===== Working data =====

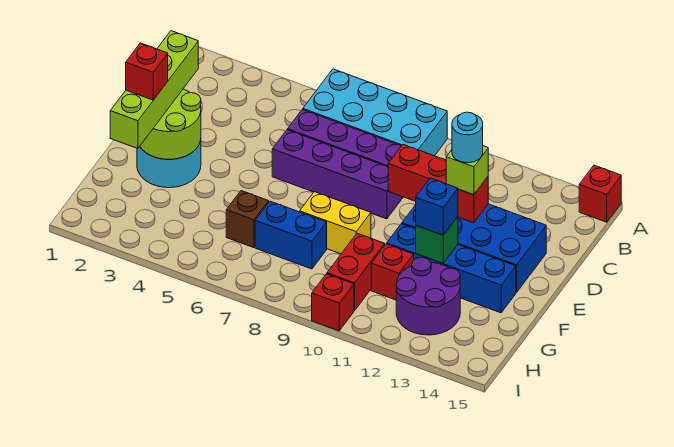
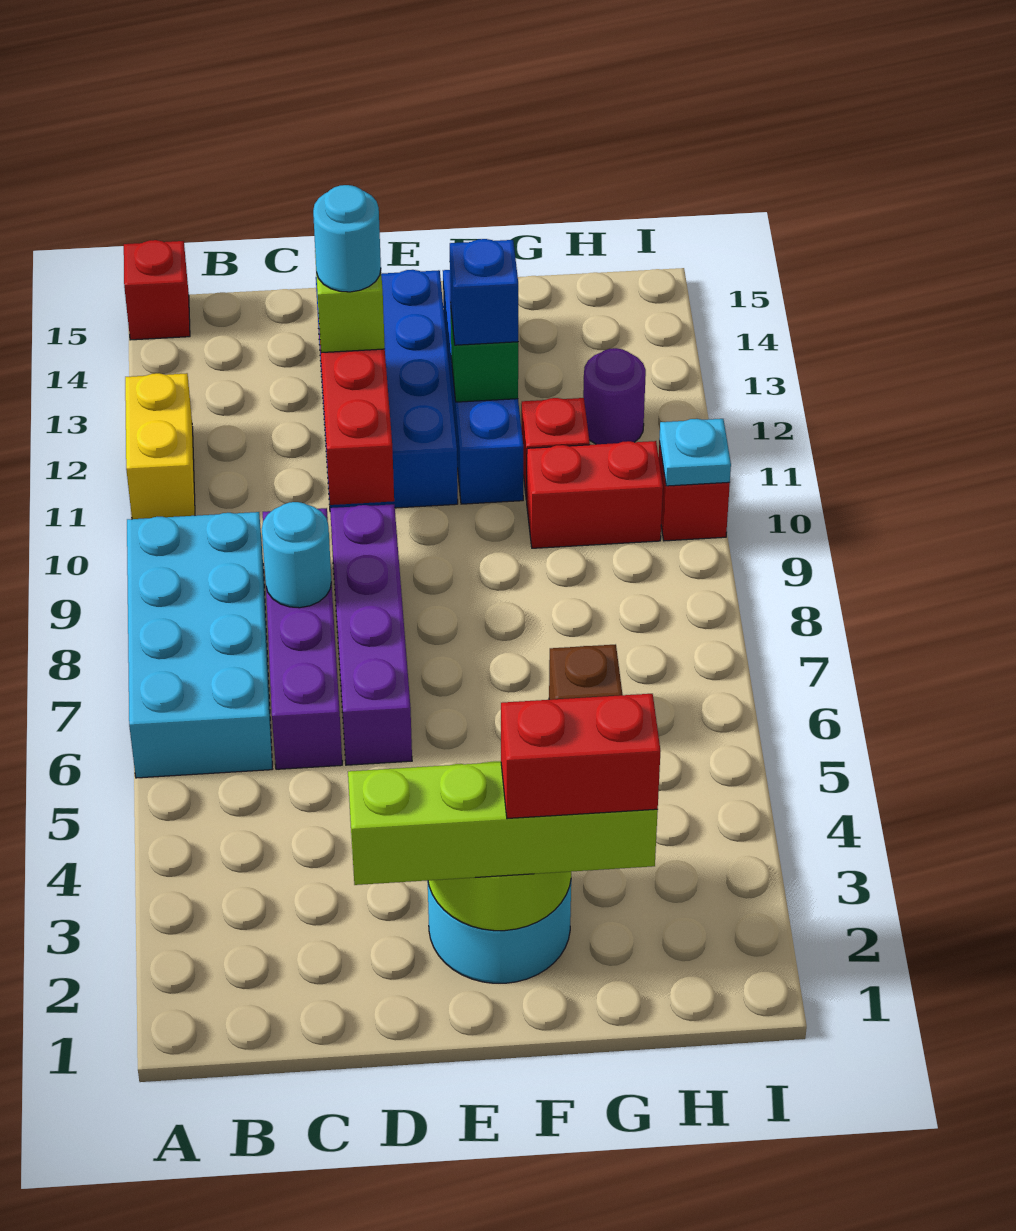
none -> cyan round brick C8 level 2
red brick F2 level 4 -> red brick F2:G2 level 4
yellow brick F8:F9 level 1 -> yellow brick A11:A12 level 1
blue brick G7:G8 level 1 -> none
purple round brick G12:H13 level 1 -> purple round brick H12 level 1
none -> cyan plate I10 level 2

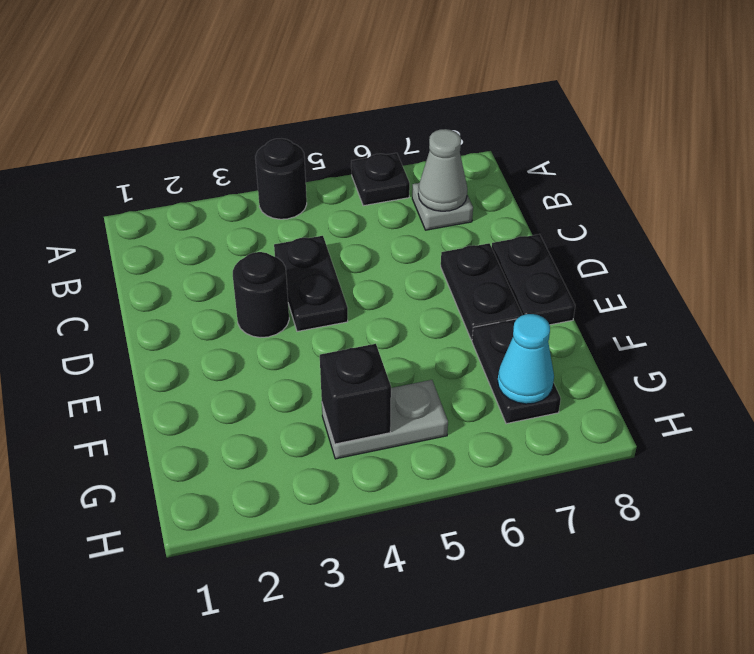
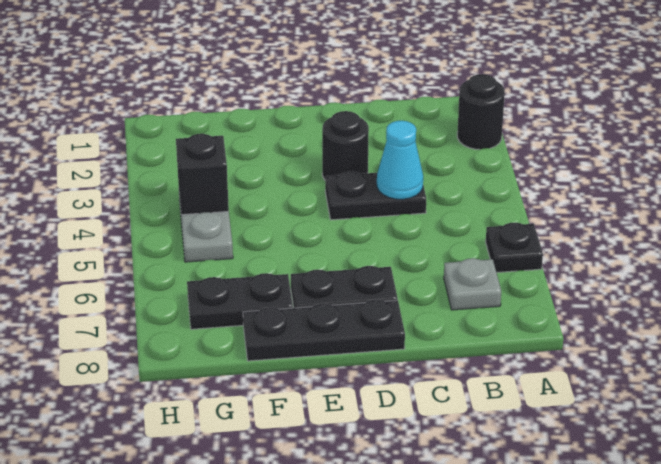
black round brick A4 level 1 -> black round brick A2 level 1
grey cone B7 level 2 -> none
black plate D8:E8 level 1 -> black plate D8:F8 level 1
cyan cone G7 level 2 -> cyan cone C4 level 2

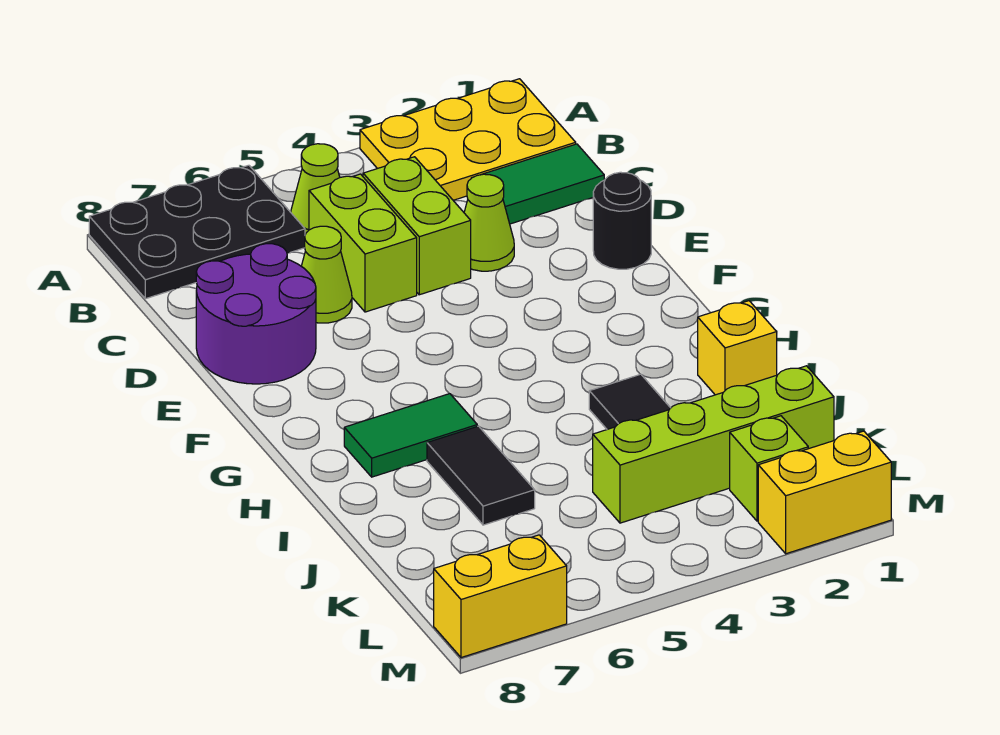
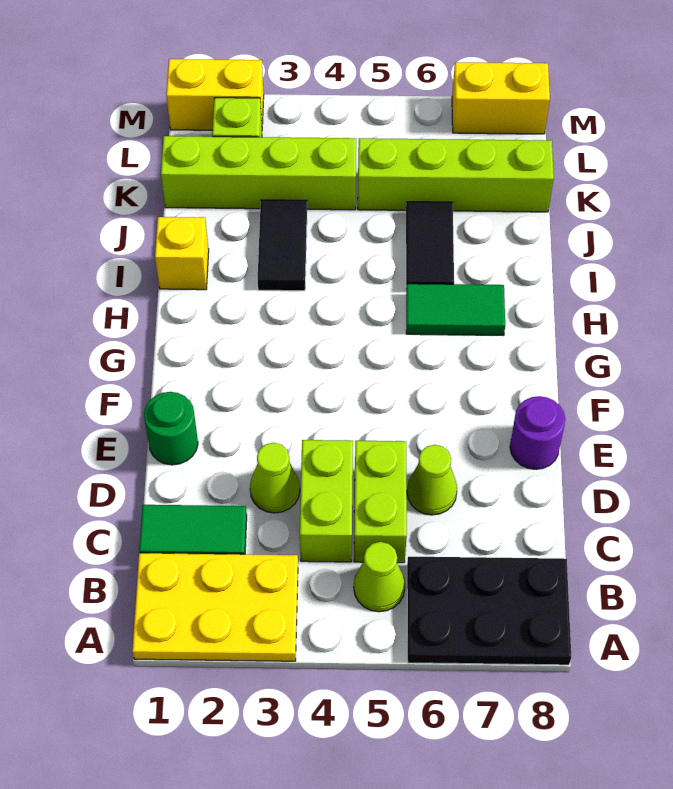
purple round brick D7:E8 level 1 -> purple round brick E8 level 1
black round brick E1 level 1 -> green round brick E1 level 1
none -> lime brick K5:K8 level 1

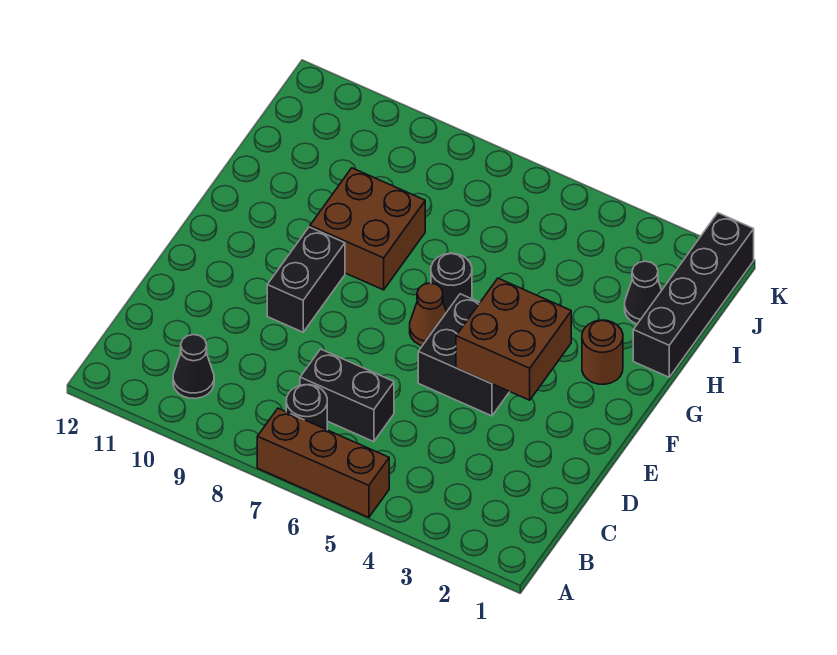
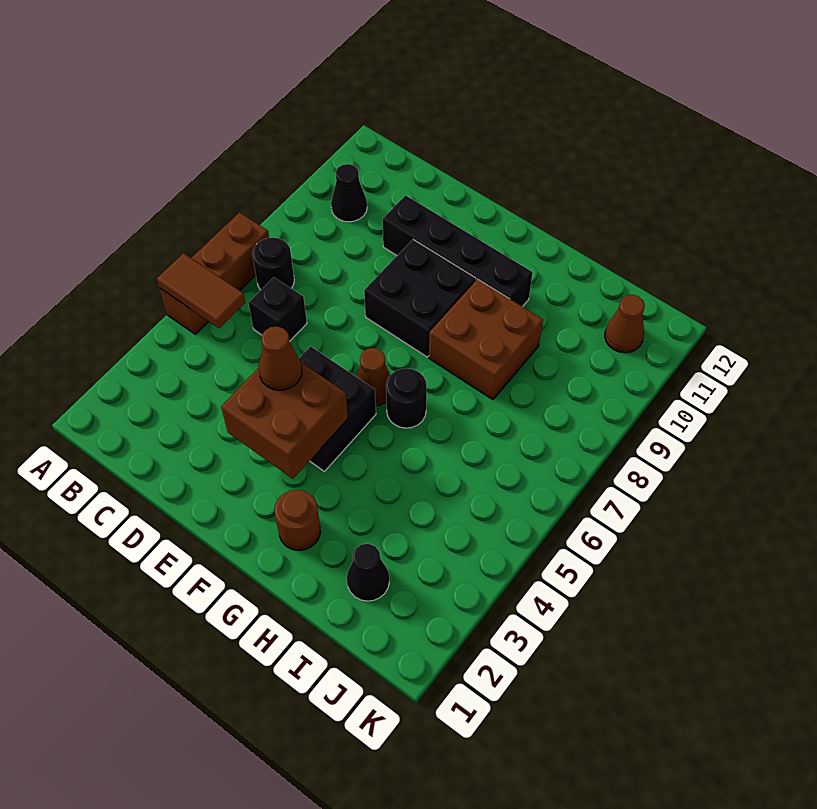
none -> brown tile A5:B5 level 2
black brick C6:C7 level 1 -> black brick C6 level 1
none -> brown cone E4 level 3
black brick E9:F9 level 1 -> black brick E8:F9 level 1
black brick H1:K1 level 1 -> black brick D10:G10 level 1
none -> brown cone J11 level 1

=====

What the task asks: Output the material word for word, and keep the pictures out.

Result for this task:
none -> cyan round brick C8 level 2
red brick F2 level 4 -> red brick F2:G2 level 4
yellow brick F8:F9 level 1 -> yellow brick A11:A12 level 1
blue brick G7:G8 level 1 -> none
purple round brick G12:H13 level 1 -> purple round brick H12 level 1
none -> cyan plate I10 level 2

black round brick A4 level 1 -> black round brick A2 level 1
grey cone B7 level 2 -> none
black plate D8:E8 level 1 -> black plate D8:F8 level 1
cyan cone G7 level 2 -> cyan cone C4 level 2

purple round brick D7:E8 level 1 -> purple round brick E8 level 1
black round brick E1 level 1 -> green round brick E1 level 1
none -> lime brick K5:K8 level 1

none -> brown tile A5:B5 level 2
black brick C6:C7 level 1 -> black brick C6 level 1
none -> brown cone E4 level 3
black brick E9:F9 level 1 -> black brick E8:F9 level 1
black brick H1:K1 level 1 -> black brick D10:G10 level 1
none -> brown cone J11 level 1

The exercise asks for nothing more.